#### Assigned task:
Write out the entries, please, from the line containing "S1: switch (3V3, SIG4) -> none" through their final line, exactly and with nothing else.

···

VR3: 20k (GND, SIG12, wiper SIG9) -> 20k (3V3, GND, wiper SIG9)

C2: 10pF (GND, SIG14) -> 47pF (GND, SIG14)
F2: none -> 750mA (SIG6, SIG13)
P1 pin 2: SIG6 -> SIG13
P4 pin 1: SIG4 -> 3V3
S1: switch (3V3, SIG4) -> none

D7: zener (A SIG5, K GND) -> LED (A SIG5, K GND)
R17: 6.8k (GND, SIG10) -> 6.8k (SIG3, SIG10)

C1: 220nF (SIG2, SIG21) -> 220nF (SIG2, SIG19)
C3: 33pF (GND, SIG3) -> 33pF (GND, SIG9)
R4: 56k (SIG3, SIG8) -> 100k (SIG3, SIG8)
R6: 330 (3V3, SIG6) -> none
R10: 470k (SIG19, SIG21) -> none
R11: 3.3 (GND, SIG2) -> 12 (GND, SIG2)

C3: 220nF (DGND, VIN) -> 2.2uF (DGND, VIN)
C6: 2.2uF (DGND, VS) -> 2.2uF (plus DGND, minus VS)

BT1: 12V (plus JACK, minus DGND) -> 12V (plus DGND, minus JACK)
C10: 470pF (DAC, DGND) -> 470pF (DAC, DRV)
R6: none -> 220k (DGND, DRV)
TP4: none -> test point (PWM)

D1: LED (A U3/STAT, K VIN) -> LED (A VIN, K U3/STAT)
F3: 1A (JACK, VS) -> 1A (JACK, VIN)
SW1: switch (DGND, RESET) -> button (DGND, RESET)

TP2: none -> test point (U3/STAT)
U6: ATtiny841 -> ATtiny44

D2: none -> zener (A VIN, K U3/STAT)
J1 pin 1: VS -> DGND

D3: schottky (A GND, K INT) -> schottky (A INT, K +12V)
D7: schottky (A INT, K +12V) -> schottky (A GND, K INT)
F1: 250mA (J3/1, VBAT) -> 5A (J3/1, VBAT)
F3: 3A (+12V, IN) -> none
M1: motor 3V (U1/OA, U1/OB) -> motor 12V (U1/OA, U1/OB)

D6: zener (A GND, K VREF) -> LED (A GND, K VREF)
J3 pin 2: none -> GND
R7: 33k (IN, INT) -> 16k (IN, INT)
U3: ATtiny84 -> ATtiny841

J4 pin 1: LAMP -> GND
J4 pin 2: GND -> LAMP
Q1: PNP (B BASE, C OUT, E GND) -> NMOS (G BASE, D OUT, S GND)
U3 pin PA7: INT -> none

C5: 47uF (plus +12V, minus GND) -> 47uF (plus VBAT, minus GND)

···

#### Answer for this exercise:
S1: switch (3V3, SIG4) -> none

D7: zener (A SIG5, K GND) -> LED (A SIG5, K GND)
R17: 6.8k (GND, SIG10) -> 6.8k (SIG3, SIG10)

C1: 220nF (SIG2, SIG21) -> 220nF (SIG2, SIG19)
C3: 33pF (GND, SIG3) -> 33pF (GND, SIG9)
R4: 56k (SIG3, SIG8) -> 100k (SIG3, SIG8)
R6: 330 (3V3, SIG6) -> none
R10: 470k (SIG19, SIG21) -> none
R11: 3.3 (GND, SIG2) -> 12 (GND, SIG2)

C3: 220nF (DGND, VIN) -> 2.2uF (DGND, VIN)
C6: 2.2uF (DGND, VS) -> 2.2uF (plus DGND, minus VS)

BT1: 12V (plus JACK, minus DGND) -> 12V (plus DGND, minus JACK)
C10: 470pF (DAC, DGND) -> 470pF (DAC, DRV)
R6: none -> 220k (DGND, DRV)
TP4: none -> test point (PWM)

D1: LED (A U3/STAT, K VIN) -> LED (A VIN, K U3/STAT)
F3: 1A (JACK, VS) -> 1A (JACK, VIN)
SW1: switch (DGND, RESET) -> button (DGND, RESET)

TP2: none -> test point (U3/STAT)
U6: ATtiny841 -> ATtiny44

D2: none -> zener (A VIN, K U3/STAT)
J1 pin 1: VS -> DGND

D3: schottky (A GND, K INT) -> schottky (A INT, K +12V)
D7: schottky (A INT, K +12V) -> schottky (A GND, K INT)
F1: 250mA (J3/1, VBAT) -> 5A (J3/1, VBAT)
F3: 3A (+12V, IN) -> none
M1: motor 3V (U1/OA, U1/OB) -> motor 12V (U1/OA, U1/OB)

D6: zener (A GND, K VREF) -> LED (A GND, K VREF)
J3 pin 2: none -> GND
R7: 33k (IN, INT) -> 16k (IN, INT)
U3: ATtiny84 -> ATtiny841

J4 pin 1: LAMP -> GND
J4 pin 2: GND -> LAMP
Q1: PNP (B BASE, C OUT, E GND) -> NMOS (G BASE, D OUT, S GND)
U3 pin PA7: INT -> none

C5: 47uF (plus +12V, minus GND) -> 47uF (plus VBAT, minus GND)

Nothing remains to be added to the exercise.